- YOUR GOAL: All lines from the one containing "blue spray bottle: 2 -> 6" down to the one containing "yellow light bulb: 4 -> 3", both ends included, are to be given again exactly; omit the rest of the listing below.

- DATA TO PROCESS:
= = = =
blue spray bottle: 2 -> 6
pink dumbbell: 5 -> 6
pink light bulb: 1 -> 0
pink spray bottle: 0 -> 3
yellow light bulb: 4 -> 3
= = = =
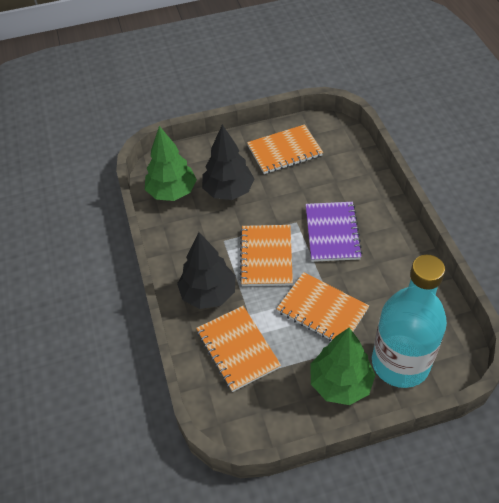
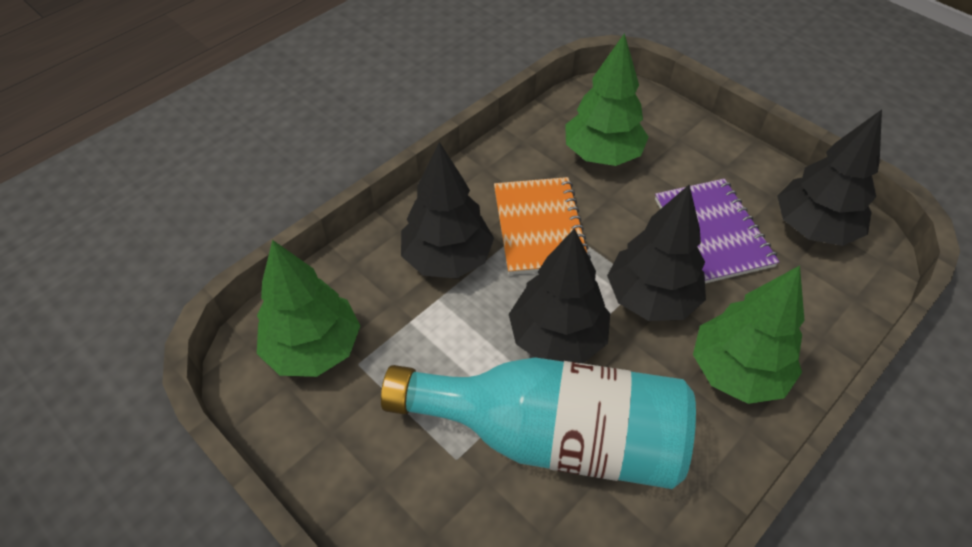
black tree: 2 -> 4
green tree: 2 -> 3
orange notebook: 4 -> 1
= = = =
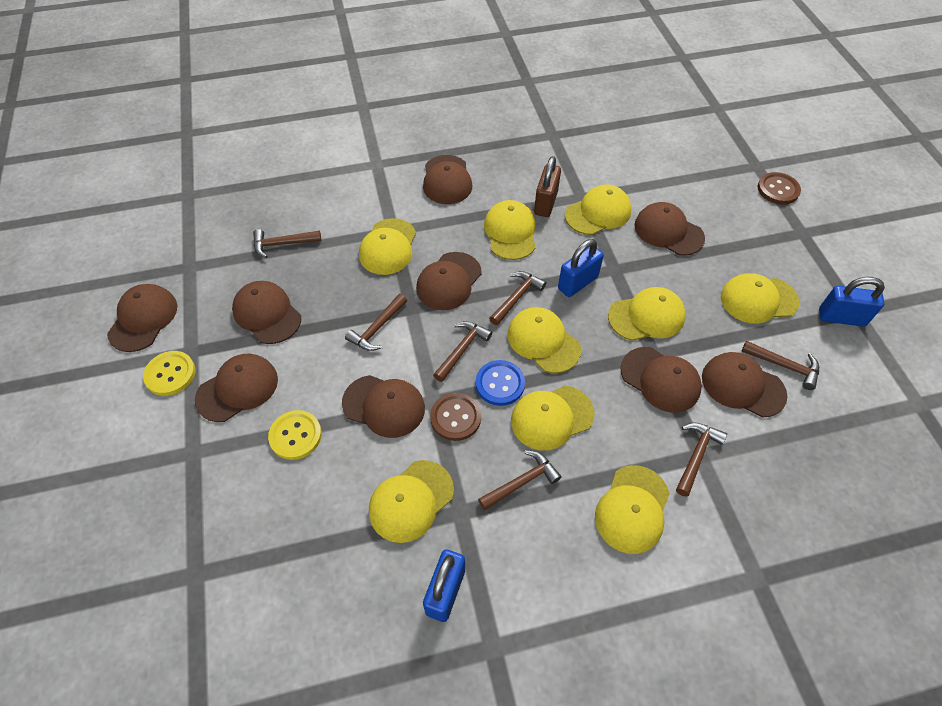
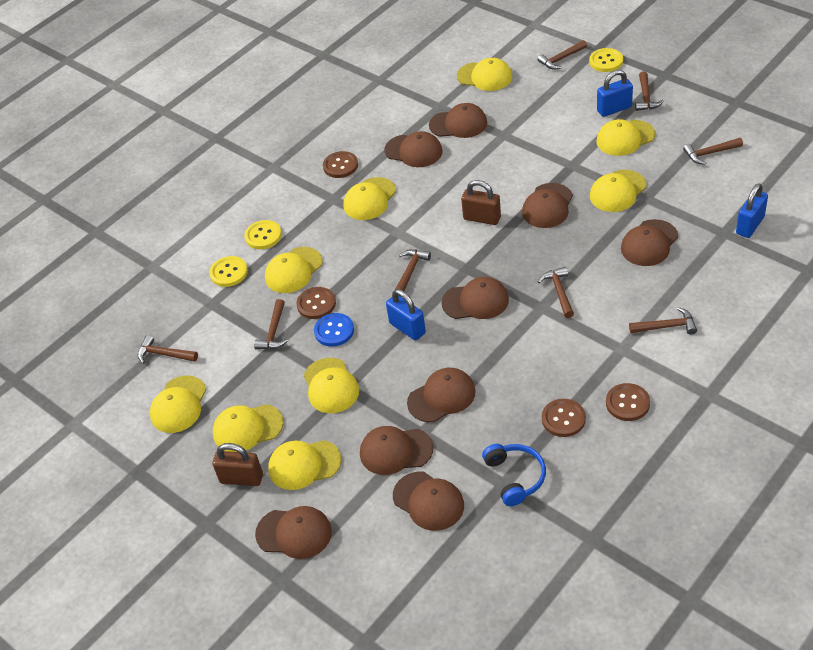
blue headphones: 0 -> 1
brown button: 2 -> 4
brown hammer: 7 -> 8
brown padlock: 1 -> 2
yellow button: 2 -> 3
= = = =
- YOUR SOLUTION:
blue spray bottle: 2 -> 6
pink dumbbell: 5 -> 6
pink light bulb: 1 -> 0
pink spray bottle: 0 -> 3
yellow light bulb: 4 -> 3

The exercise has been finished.